## TO DO
What you return must match the records exactly, except that the pictures are gone.

## EXERCISE INPUT
* * *

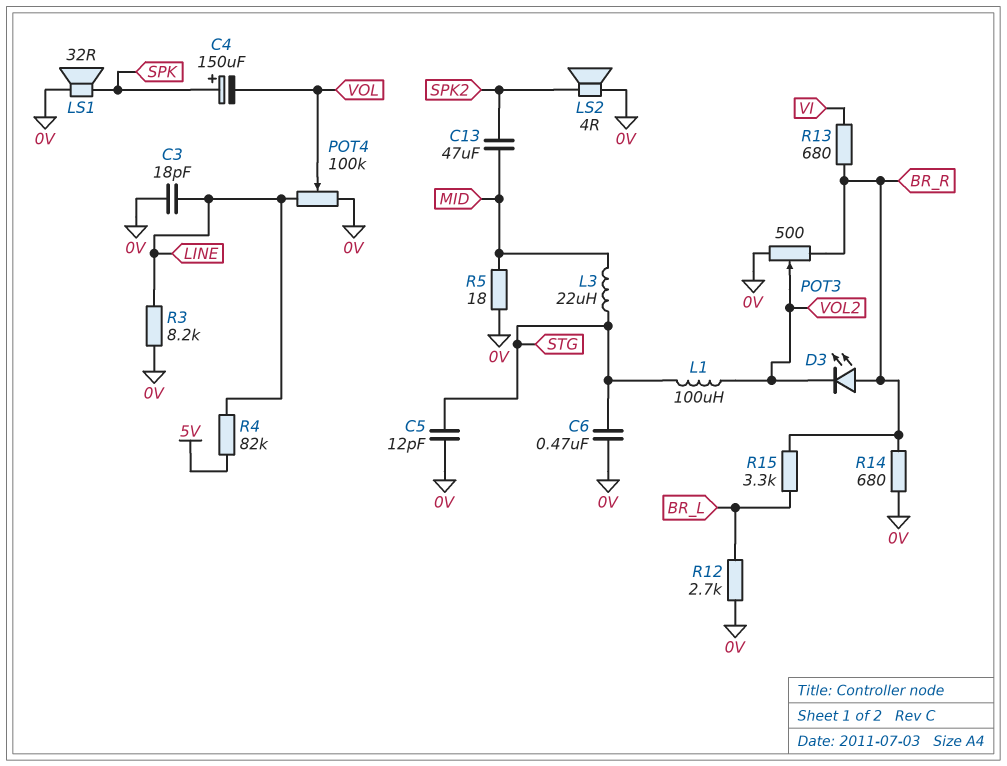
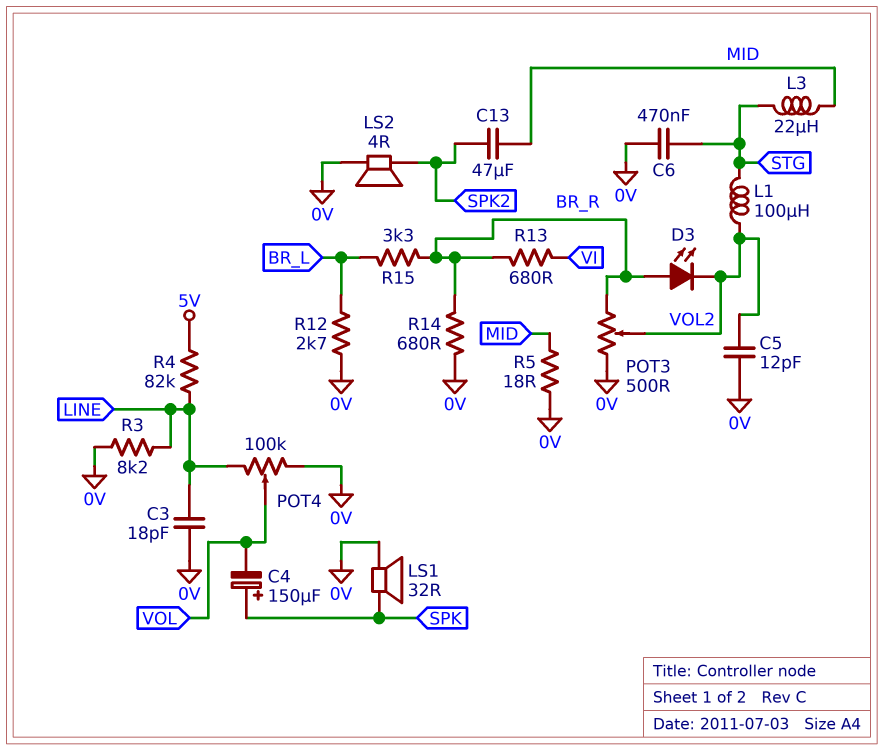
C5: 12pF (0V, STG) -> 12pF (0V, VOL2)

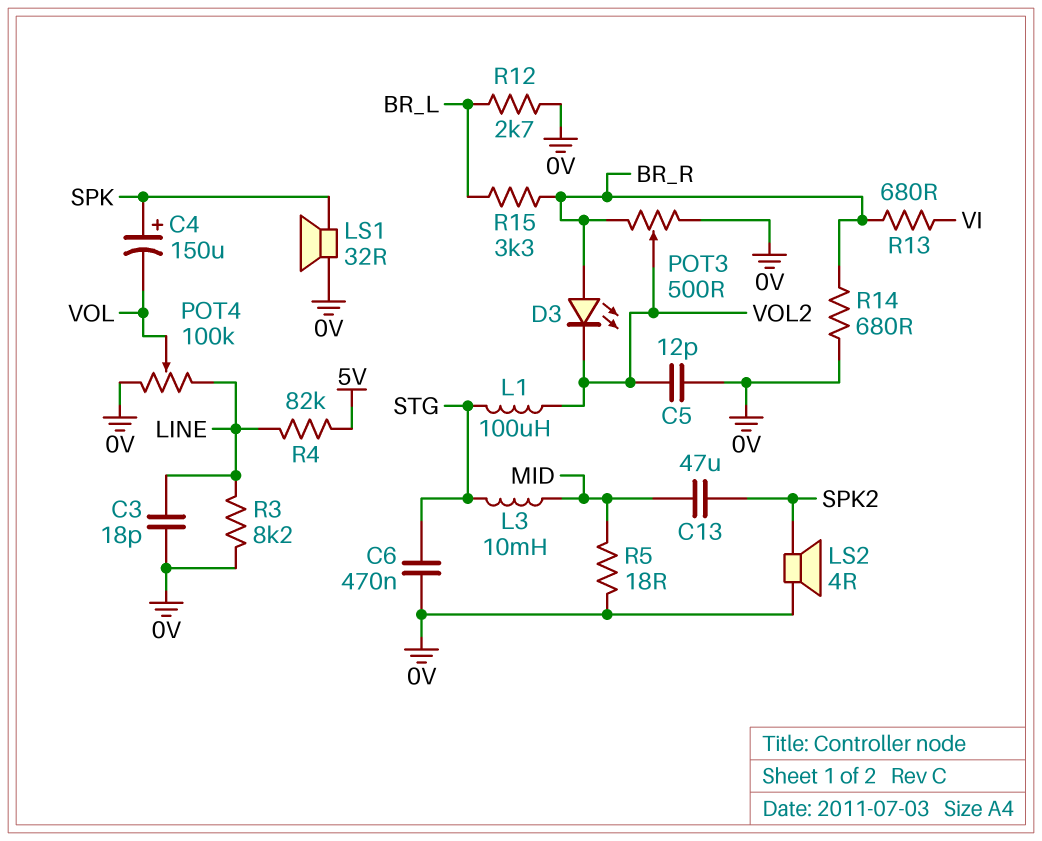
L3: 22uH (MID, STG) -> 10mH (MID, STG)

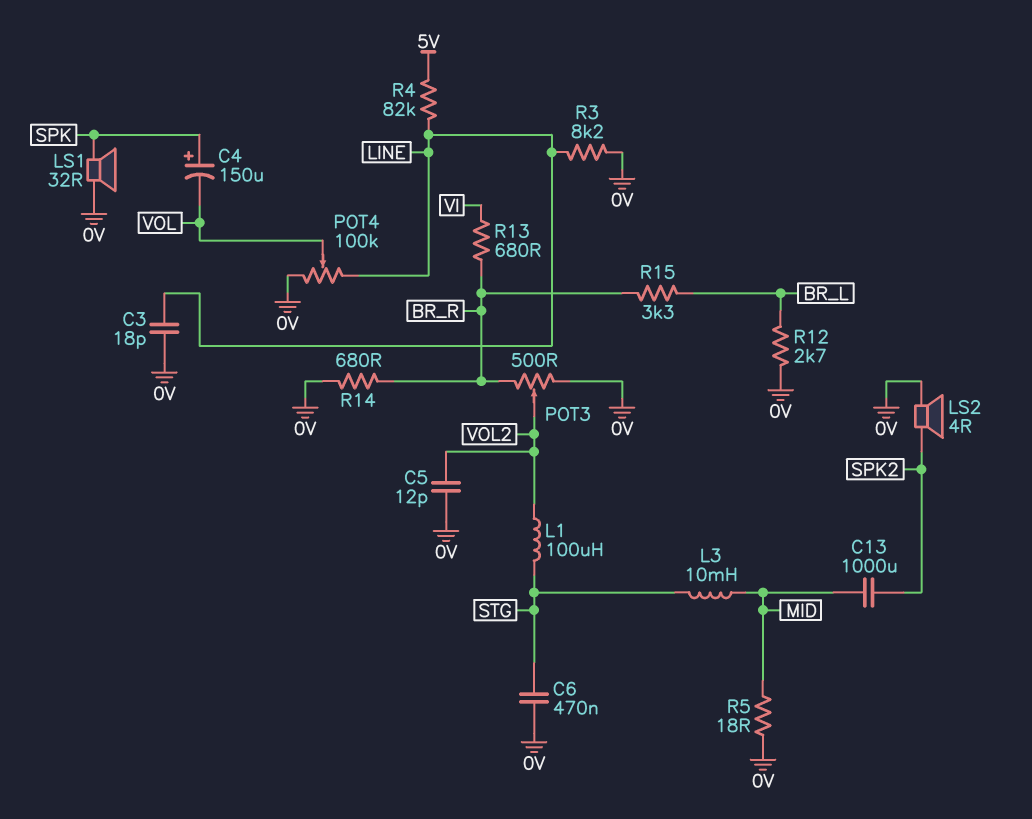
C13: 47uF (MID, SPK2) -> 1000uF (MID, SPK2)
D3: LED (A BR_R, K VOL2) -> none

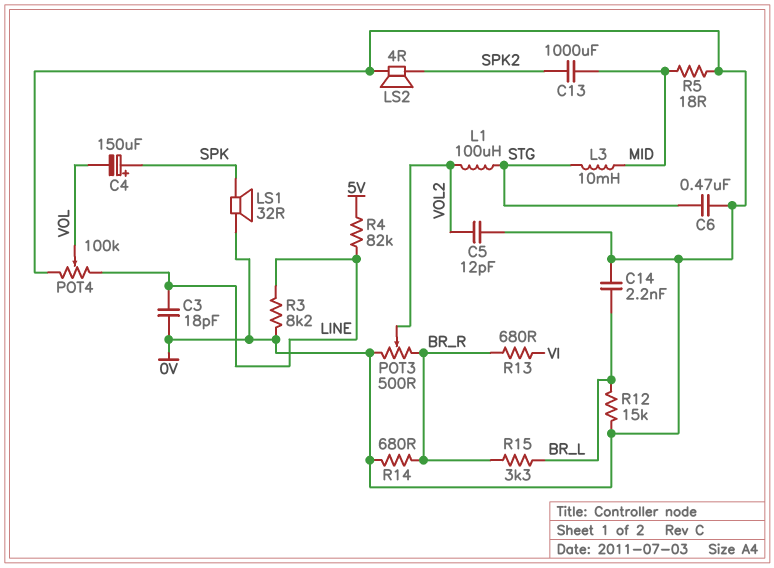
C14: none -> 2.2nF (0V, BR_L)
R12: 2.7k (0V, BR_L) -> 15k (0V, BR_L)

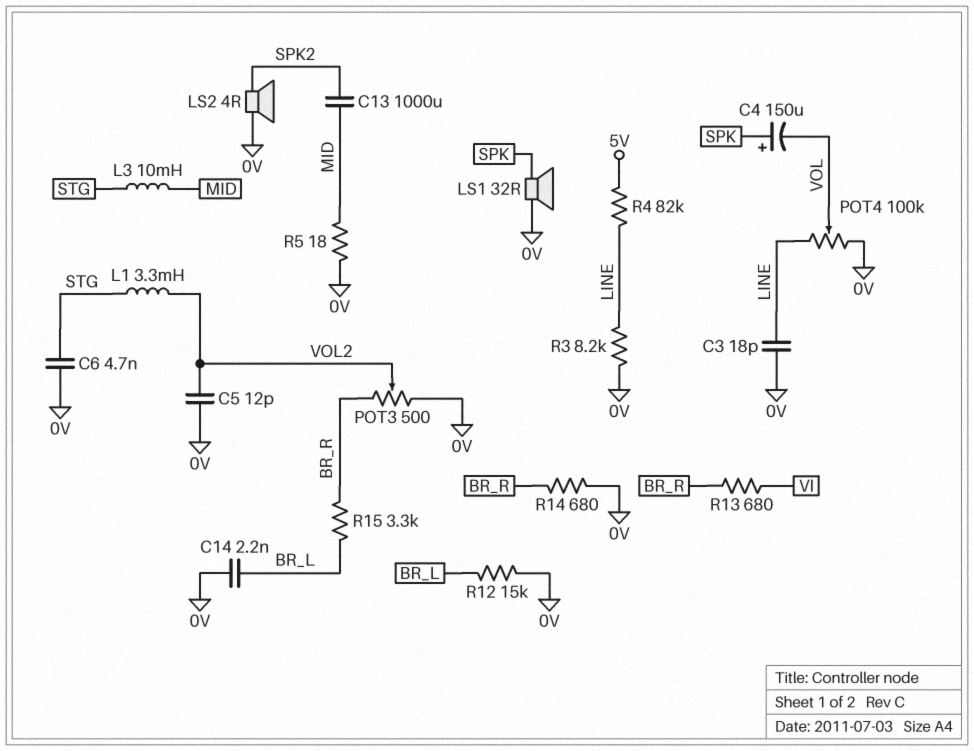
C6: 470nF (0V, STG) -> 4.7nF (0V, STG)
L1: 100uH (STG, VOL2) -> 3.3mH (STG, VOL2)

* * *

## EXPECTED OUTPUT
C5: 12pF (0V, STG) -> 12pF (0V, VOL2)

L3: 22uH (MID, STG) -> 10mH (MID, STG)

C13: 47uF (MID, SPK2) -> 1000uF (MID, SPK2)
D3: LED (A BR_R, K VOL2) -> none

C14: none -> 2.2nF (0V, BR_L)
R12: 2.7k (0V, BR_L) -> 15k (0V, BR_L)

C6: 470nF (0V, STG) -> 4.7nF (0V, STG)
L1: 100uH (STG, VOL2) -> 3.3mH (STG, VOL2)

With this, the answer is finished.